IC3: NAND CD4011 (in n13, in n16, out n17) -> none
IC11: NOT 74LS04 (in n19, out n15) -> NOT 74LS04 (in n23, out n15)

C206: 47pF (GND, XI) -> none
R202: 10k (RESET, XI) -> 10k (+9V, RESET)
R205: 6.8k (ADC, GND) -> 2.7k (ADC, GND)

# [Work to be completed]
Once you reach the line that contains "R202: 10k (RESET, XI) -> 10k (+9V, RESET)", transcribe it and all remaining lines of the listing exactly; skip everything before it.

# [Response to the exercise]
R202: 10k (RESET, XI) -> 10k (+9V, RESET)
R205: 6.8k (ADC, GND) -> 2.7k (ADC, GND)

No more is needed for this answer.